### [TASK STATEMENT]
The expected answer comprises all lines from the entries that contain the string "battery".

(SUPPLIED INFORMATION Opens)

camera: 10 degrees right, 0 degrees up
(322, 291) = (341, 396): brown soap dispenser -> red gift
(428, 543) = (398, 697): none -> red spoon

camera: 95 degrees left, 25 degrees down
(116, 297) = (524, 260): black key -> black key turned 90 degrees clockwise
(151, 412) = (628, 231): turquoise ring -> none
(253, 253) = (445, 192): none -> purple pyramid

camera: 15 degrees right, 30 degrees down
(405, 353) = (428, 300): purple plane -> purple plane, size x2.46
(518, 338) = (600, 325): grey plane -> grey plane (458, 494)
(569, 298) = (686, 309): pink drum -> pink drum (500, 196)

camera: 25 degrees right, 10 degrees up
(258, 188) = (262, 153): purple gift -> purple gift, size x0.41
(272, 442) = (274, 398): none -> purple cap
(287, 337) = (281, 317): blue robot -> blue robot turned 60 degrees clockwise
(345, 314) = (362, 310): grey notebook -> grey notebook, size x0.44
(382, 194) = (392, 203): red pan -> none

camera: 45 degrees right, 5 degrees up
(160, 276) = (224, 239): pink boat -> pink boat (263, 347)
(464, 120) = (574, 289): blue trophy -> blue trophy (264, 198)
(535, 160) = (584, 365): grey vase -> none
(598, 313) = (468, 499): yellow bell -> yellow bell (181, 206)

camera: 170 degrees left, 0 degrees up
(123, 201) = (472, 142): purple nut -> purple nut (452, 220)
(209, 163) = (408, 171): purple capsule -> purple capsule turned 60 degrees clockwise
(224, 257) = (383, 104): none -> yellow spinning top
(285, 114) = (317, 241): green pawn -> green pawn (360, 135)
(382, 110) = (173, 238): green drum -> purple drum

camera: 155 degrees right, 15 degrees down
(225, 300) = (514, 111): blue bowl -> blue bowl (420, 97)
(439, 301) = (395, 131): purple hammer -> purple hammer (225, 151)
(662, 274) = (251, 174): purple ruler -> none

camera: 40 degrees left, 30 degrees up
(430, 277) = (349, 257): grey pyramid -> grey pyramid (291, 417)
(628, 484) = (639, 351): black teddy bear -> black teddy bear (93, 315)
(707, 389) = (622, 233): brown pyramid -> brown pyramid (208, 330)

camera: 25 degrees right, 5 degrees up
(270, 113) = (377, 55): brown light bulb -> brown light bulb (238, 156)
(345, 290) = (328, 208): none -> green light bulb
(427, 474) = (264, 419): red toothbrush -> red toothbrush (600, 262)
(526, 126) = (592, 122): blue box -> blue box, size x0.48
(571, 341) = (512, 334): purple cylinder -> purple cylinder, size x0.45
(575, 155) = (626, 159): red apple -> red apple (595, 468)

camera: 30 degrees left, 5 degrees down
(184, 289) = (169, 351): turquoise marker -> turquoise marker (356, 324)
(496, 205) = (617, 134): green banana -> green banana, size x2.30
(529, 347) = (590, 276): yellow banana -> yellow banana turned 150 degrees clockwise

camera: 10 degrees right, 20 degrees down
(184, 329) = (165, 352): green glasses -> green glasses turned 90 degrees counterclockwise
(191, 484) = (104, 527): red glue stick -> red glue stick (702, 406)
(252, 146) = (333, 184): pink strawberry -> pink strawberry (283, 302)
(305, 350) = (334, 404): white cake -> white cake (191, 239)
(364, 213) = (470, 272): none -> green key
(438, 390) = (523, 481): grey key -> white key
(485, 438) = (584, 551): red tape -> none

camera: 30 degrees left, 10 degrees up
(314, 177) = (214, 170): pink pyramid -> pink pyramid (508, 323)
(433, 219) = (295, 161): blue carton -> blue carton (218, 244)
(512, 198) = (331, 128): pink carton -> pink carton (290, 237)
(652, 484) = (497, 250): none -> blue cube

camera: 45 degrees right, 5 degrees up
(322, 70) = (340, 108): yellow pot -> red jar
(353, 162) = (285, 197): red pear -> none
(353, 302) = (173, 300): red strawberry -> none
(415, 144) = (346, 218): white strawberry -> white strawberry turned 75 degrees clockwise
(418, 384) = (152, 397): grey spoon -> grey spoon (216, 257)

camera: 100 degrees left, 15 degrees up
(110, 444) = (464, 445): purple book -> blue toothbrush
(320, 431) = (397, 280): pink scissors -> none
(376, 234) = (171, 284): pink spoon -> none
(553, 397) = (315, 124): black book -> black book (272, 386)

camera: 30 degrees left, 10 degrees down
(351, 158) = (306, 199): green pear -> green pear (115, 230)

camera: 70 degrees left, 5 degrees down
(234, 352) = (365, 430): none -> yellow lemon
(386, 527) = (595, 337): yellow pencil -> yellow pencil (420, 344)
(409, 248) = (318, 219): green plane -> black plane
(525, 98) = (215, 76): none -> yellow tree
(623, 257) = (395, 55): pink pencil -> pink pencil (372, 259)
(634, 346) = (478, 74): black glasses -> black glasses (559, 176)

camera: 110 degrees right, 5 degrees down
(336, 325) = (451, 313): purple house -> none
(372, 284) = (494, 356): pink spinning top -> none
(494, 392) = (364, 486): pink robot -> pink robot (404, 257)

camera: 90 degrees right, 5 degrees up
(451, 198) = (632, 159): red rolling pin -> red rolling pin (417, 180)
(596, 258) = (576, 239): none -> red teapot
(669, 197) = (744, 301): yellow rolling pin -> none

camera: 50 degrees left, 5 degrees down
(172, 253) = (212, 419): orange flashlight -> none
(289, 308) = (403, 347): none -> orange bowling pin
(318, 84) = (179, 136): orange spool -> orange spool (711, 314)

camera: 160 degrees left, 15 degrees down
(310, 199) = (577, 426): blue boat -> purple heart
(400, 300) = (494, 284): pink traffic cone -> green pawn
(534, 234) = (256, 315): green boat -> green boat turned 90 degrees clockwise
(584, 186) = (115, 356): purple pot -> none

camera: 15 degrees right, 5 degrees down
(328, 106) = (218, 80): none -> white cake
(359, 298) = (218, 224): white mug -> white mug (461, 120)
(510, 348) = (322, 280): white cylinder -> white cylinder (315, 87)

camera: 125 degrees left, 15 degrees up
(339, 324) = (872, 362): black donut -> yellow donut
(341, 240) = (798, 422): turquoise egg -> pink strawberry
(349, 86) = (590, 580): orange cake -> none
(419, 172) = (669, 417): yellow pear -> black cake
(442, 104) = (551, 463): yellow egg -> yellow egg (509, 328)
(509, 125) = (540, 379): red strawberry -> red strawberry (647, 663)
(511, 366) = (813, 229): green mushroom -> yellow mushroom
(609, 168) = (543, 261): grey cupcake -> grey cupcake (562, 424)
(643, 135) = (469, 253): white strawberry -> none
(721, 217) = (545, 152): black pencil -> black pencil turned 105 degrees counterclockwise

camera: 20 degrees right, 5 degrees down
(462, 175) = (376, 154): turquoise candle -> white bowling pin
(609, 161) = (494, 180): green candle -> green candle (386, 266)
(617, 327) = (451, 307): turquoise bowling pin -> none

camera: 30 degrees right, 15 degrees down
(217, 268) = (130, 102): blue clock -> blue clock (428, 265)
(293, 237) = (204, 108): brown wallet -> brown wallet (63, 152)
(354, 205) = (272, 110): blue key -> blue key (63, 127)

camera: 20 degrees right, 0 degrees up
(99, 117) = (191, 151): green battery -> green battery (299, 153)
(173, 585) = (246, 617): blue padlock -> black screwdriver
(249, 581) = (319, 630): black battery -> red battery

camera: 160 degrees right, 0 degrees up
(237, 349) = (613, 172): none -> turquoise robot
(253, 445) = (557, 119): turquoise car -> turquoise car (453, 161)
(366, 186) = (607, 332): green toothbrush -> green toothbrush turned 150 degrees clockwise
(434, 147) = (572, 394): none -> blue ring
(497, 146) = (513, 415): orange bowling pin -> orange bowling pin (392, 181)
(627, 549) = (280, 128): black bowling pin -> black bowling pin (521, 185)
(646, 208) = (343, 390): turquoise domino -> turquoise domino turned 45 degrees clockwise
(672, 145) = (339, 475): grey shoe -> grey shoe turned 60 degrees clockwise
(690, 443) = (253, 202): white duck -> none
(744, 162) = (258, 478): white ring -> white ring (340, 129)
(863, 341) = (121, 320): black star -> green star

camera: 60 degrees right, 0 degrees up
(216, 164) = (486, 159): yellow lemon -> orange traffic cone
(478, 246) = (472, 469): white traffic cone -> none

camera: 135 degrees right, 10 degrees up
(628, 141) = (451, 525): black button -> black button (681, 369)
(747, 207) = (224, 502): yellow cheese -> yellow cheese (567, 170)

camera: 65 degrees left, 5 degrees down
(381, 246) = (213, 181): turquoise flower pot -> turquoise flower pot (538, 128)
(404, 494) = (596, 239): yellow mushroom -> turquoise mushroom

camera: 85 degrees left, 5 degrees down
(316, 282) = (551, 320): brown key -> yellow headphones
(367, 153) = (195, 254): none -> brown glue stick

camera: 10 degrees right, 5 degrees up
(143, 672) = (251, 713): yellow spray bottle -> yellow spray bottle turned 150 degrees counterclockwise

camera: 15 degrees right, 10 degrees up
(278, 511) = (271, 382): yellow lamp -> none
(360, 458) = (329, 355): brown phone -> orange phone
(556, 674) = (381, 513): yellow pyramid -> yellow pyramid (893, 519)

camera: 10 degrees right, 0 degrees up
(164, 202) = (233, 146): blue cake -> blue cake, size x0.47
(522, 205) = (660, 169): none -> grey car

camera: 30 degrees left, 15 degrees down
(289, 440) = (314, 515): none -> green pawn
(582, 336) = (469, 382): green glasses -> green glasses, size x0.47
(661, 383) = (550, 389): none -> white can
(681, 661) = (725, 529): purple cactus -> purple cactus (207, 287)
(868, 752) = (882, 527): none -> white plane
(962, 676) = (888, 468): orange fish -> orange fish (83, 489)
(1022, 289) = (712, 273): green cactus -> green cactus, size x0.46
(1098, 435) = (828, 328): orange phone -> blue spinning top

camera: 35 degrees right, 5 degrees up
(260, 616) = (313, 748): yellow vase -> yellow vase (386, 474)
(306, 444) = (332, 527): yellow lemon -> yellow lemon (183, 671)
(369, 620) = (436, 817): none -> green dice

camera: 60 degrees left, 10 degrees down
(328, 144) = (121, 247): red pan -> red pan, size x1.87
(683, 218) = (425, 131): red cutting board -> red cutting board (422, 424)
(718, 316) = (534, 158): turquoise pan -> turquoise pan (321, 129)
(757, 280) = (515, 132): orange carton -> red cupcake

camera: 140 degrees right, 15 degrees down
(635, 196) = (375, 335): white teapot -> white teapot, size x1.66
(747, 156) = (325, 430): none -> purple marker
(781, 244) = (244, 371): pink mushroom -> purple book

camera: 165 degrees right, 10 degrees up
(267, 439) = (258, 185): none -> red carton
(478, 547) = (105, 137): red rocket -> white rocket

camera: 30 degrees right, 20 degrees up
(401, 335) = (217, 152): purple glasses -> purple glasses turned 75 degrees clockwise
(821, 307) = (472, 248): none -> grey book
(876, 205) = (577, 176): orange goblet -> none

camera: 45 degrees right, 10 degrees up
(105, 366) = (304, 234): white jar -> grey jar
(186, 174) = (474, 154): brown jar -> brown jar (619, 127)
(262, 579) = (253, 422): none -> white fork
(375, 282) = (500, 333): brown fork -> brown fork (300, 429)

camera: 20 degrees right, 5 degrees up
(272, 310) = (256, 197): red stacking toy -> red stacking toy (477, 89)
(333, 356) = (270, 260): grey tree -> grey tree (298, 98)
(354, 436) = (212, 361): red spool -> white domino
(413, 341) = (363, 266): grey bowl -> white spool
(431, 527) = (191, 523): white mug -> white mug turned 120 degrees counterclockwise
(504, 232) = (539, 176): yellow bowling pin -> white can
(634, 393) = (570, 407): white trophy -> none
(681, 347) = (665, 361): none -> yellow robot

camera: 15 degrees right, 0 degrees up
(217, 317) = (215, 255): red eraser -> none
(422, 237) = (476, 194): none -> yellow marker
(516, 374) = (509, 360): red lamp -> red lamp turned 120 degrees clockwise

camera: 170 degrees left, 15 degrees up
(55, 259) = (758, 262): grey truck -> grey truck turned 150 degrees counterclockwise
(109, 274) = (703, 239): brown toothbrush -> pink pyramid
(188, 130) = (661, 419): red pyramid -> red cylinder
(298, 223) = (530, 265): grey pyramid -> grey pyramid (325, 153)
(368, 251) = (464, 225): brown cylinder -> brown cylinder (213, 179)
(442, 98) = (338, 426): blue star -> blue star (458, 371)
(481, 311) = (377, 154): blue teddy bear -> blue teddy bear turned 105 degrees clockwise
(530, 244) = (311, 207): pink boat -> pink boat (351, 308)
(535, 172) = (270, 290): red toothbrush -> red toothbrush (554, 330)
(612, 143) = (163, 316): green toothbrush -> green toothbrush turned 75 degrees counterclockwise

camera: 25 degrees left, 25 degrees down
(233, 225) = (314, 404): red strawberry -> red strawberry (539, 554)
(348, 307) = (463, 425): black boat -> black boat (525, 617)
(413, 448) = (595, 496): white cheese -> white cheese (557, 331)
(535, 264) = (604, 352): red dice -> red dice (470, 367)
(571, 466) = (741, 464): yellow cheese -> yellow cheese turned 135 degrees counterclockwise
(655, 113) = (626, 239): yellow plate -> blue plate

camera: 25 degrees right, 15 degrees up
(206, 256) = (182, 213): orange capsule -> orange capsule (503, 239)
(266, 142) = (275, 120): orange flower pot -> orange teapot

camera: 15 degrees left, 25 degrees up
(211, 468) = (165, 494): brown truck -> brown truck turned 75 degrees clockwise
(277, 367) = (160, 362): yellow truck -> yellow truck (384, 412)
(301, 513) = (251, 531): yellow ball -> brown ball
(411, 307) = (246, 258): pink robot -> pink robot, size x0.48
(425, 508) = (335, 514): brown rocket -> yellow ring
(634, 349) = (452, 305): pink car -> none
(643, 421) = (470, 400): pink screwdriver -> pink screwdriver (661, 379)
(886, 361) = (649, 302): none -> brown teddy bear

(SUPPLIED INFORMATION Closes)

### [SOLUTION TO THIS TASK]
(99, 117) = (191, 151): green battery -> green battery (299, 153)
(249, 581) = (319, 630): black battery -> red battery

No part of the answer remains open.